■ Requirement: State the count of lines below in which the word "orange" appears, and add nothing.

(Object change listings)
--------------------------------

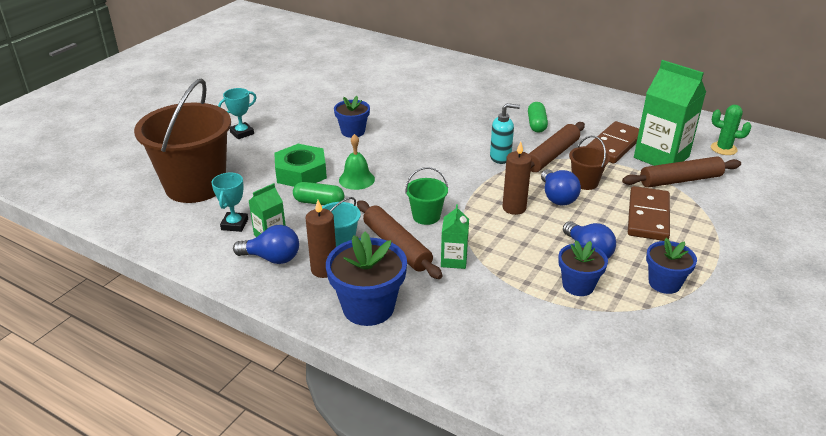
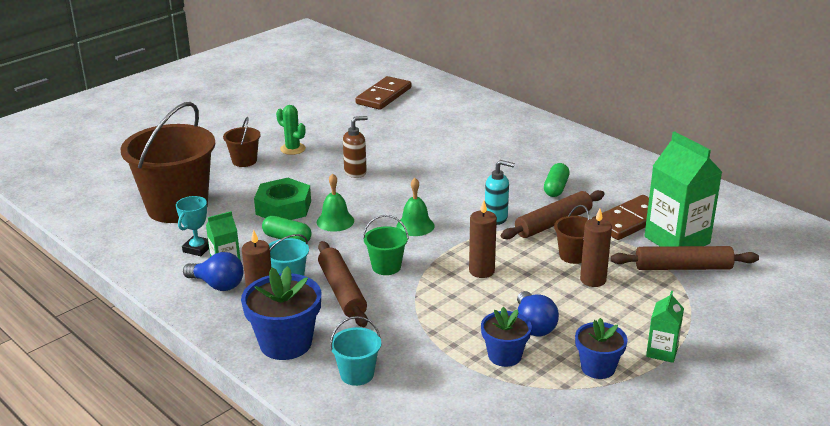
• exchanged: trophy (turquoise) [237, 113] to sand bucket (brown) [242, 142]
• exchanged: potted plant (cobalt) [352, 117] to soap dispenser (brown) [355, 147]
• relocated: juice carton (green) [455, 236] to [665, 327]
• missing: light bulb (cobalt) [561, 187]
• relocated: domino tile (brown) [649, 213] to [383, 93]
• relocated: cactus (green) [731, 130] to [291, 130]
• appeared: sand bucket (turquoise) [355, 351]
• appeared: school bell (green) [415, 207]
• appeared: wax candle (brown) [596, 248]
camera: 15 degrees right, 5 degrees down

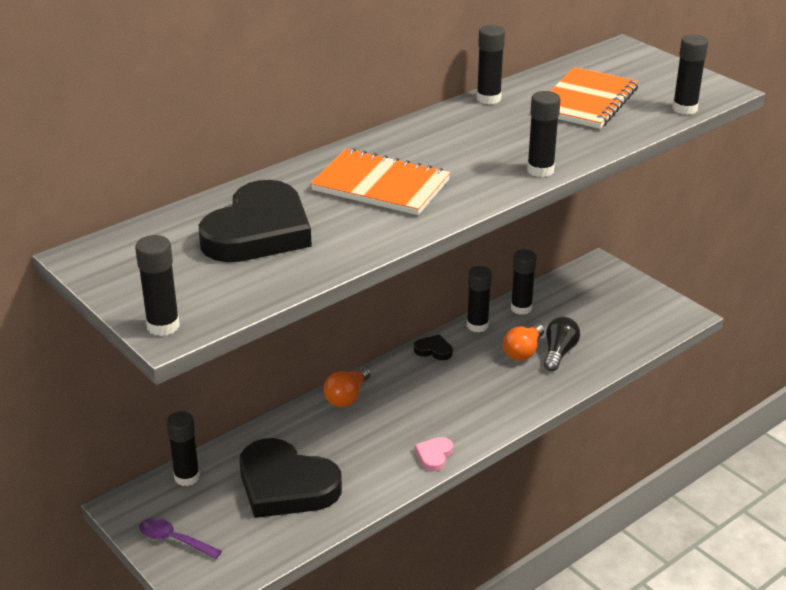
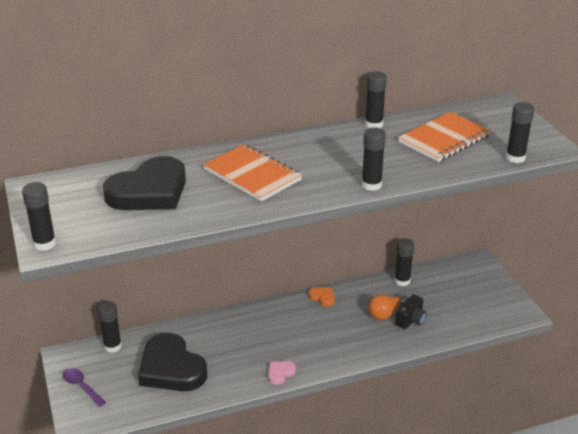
• missing: light bulb (bright orange) [347, 386]
• colour: love heart (ebony) [433, 347] to love heart (bright orange) [322, 297]
• missing: stick of glue (ebony) [479, 299]
• exchanged: light bulb (ebony) [562, 344] to photo camera (ebony) [411, 311]
camera: 20 degrees right, 0 degrees up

--------------------------------

■ Answer to the exercise: 2